▶ _TASK ITEM_
The expected answer is the full listing, repeated exactly and free of images.
= Beginning of Section =
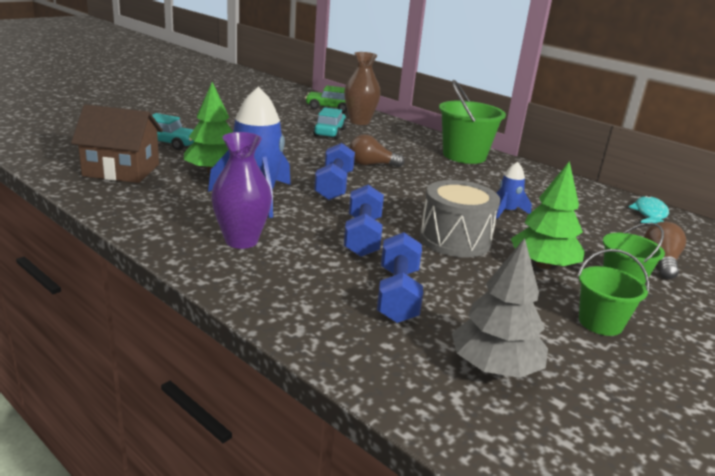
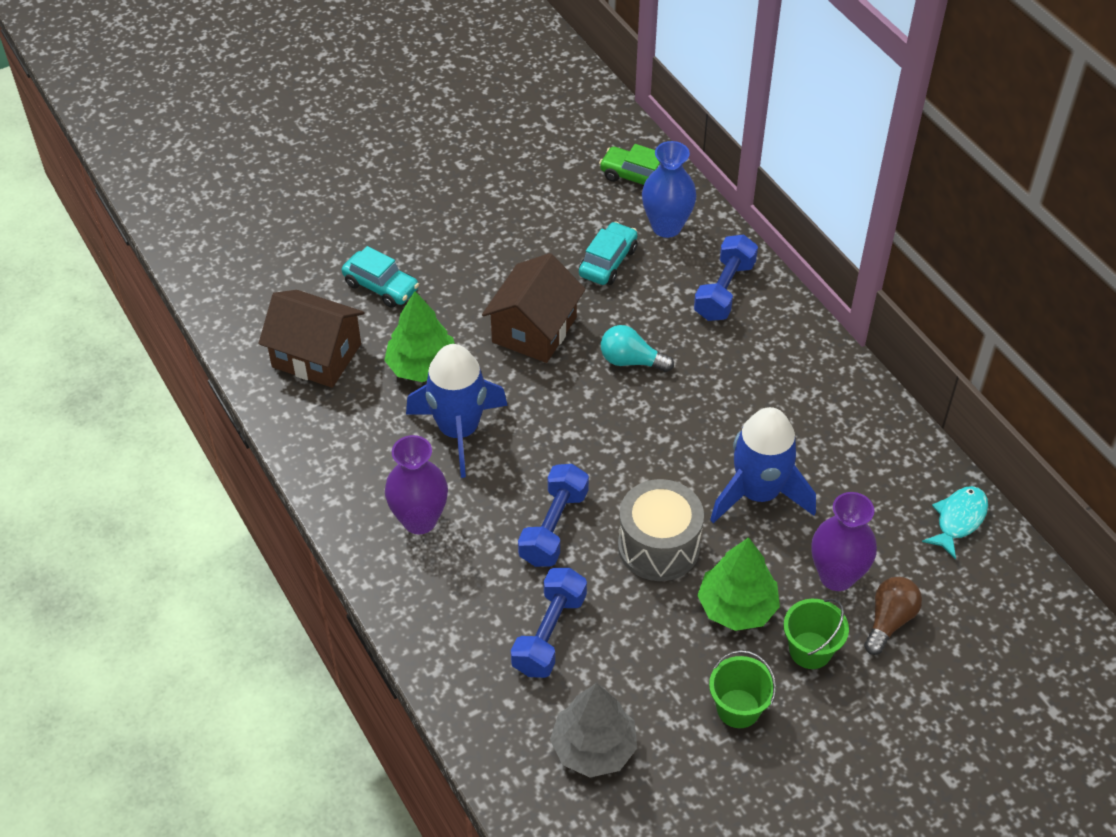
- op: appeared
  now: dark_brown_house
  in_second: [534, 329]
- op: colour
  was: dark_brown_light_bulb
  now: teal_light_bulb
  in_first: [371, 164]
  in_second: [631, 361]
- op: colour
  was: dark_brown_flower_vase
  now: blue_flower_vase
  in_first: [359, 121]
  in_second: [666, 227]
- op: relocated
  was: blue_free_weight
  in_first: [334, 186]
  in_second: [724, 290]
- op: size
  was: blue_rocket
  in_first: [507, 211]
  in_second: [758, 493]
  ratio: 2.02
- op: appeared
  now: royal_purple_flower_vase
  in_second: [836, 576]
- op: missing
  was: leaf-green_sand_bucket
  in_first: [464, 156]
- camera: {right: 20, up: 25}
= End of Section =
▶ _OUTPUT BELOW_
- op: appeared
  now: dark_brown_house
  in_second: [534, 329]
- op: colour
  was: dark_brown_light_bulb
  now: teal_light_bulb
  in_first: [371, 164]
  in_second: [631, 361]
- op: colour
  was: dark_brown_flower_vase
  now: blue_flower_vase
  in_first: [359, 121]
  in_second: [666, 227]
- op: relocated
  was: blue_free_weight
  in_first: [334, 186]
  in_second: [724, 290]
- op: size
  was: blue_rocket
  in_first: [507, 211]
  in_second: [758, 493]
  ratio: 2.02
- op: appeared
  now: royal_purple_flower_vase
  in_second: [836, 576]
- op: missing
  was: leaf-green_sand_bucket
  in_first: [464, 156]
- camera: {right: 20, up: 25}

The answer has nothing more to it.